=== Begin Enclosure ===

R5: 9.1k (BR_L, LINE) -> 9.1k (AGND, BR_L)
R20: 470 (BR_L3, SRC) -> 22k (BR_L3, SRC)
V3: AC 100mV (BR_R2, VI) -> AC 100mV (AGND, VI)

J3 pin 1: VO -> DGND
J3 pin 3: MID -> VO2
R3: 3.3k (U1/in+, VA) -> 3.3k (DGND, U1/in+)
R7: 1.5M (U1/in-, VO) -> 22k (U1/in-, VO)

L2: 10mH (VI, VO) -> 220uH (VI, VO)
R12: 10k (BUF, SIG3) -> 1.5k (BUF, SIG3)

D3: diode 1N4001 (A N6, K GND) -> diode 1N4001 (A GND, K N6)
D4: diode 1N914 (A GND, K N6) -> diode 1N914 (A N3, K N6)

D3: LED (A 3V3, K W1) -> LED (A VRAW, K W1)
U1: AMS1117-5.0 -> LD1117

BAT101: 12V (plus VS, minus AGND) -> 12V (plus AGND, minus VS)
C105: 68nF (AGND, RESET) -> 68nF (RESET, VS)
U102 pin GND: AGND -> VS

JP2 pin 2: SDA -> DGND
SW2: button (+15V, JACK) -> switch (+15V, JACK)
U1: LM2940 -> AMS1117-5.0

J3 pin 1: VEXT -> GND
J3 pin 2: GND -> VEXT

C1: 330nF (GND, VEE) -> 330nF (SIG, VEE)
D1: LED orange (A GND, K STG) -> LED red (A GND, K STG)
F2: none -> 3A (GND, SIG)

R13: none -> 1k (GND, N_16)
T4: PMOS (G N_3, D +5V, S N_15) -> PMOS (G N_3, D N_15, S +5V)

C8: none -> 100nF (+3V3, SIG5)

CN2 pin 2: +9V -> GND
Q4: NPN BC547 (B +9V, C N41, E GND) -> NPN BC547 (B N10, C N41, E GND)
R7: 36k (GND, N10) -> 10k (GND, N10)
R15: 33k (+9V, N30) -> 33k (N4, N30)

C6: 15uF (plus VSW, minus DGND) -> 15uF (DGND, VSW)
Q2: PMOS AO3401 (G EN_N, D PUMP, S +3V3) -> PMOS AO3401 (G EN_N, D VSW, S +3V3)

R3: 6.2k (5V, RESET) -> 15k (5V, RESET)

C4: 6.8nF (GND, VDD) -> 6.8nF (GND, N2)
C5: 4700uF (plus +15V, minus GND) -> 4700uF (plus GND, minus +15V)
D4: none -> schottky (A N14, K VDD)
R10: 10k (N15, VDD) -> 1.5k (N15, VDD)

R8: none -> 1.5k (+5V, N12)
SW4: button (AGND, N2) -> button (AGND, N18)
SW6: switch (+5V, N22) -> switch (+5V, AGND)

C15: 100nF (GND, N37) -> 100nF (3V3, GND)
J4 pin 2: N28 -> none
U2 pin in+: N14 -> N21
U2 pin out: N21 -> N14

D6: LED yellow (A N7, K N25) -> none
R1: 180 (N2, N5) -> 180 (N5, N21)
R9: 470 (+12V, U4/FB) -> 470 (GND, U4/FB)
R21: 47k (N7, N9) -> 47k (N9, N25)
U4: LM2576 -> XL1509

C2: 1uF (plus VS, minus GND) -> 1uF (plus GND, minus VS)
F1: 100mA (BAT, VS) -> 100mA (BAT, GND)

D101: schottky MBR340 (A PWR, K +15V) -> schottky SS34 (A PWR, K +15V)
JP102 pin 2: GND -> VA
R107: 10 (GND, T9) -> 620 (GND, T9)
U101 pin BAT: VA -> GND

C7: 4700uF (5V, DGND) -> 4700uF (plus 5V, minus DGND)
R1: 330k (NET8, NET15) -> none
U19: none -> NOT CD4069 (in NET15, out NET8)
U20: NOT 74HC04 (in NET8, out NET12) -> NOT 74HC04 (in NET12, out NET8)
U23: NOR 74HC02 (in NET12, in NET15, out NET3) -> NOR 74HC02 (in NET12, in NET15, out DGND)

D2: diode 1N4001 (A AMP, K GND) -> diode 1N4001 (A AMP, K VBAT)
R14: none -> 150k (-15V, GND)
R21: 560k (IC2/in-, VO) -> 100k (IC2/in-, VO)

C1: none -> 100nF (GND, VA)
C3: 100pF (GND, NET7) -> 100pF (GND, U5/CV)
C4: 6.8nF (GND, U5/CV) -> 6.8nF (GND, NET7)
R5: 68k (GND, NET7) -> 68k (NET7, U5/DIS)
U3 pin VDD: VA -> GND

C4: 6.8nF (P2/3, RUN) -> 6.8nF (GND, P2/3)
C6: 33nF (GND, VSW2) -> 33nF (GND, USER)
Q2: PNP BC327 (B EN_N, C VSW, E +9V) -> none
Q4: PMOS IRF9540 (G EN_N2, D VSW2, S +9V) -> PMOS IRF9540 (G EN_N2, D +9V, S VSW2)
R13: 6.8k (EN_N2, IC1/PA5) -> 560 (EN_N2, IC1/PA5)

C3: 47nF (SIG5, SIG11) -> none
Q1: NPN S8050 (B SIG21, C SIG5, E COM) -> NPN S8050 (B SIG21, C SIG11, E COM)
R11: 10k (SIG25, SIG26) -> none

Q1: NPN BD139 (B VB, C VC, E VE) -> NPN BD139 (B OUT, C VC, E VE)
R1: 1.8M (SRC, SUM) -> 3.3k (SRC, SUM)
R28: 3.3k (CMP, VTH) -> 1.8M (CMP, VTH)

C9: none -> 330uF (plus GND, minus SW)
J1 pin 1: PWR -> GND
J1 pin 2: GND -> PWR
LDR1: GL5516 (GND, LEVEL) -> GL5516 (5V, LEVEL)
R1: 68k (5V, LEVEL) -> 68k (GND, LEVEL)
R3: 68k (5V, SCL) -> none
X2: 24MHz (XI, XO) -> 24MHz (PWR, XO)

=== End Enclosure ===

=== Brief ===
Copy out precisely the lines from the line with "BAT101: 12V (plus" to the line with "JP102 pin 2: GND -> VA" in the material above, including those two lines and omitting all the rest.

=== Answer section ===
BAT101: 12V (plus VS, minus AGND) -> 12V (plus AGND, minus VS)
C105: 68nF (AGND, RESET) -> 68nF (RESET, VS)
U102 pin GND: AGND -> VS

JP2 pin 2: SDA -> DGND
SW2: button (+15V, JACK) -> switch (+15V, JACK)
U1: LM2940 -> AMS1117-5.0

J3 pin 1: VEXT -> GND
J3 pin 2: GND -> VEXT

C1: 330nF (GND, VEE) -> 330nF (SIG, VEE)
D1: LED orange (A GND, K STG) -> LED red (A GND, K STG)
F2: none -> 3A (GND, SIG)

R13: none -> 1k (GND, N_16)
T4: PMOS (G N_3, D +5V, S N_15) -> PMOS (G N_3, D N_15, S +5V)

C8: none -> 100nF (+3V3, SIG5)

CN2 pin 2: +9V -> GND
Q4: NPN BC547 (B +9V, C N41, E GND) -> NPN BC547 (B N10, C N41, E GND)
R7: 36k (GND, N10) -> 10k (GND, N10)
R15: 33k (+9V, N30) -> 33k (N4, N30)

C6: 15uF (plus VSW, minus DGND) -> 15uF (DGND, VSW)
Q2: PMOS AO3401 (G EN_N, D PUMP, S +3V3) -> PMOS AO3401 (G EN_N, D VSW, S +3V3)

R3: 6.2k (5V, RESET) -> 15k (5V, RESET)

C4: 6.8nF (GND, VDD) -> 6.8nF (GND, N2)
C5: 4700uF (plus +15V, minus GND) -> 4700uF (plus GND, minus +15V)
D4: none -> schottky (A N14, K VDD)
R10: 10k (N15, VDD) -> 1.5k (N15, VDD)

R8: none -> 1.5k (+5V, N12)
SW4: button (AGND, N2) -> button (AGND, N18)
SW6: switch (+5V, N22) -> switch (+5V, AGND)

C15: 100nF (GND, N37) -> 100nF (3V3, GND)
J4 pin 2: N28 -> none
U2 pin in+: N14 -> N21
U2 pin out: N21 -> N14

D6: LED yellow (A N7, K N25) -> none
R1: 180 (N2, N5) -> 180 (N5, N21)
R9: 470 (+12V, U4/FB) -> 470 (GND, U4/FB)
R21: 47k (N7, N9) -> 47k (N9, N25)
U4: LM2576 -> XL1509

C2: 1uF (plus VS, minus GND) -> 1uF (plus GND, minus VS)
F1: 100mA (BAT, VS) -> 100mA (BAT, GND)

D101: schottky MBR340 (A PWR, K +15V) -> schottky SS34 (A PWR, K +15V)
JP102 pin 2: GND -> VA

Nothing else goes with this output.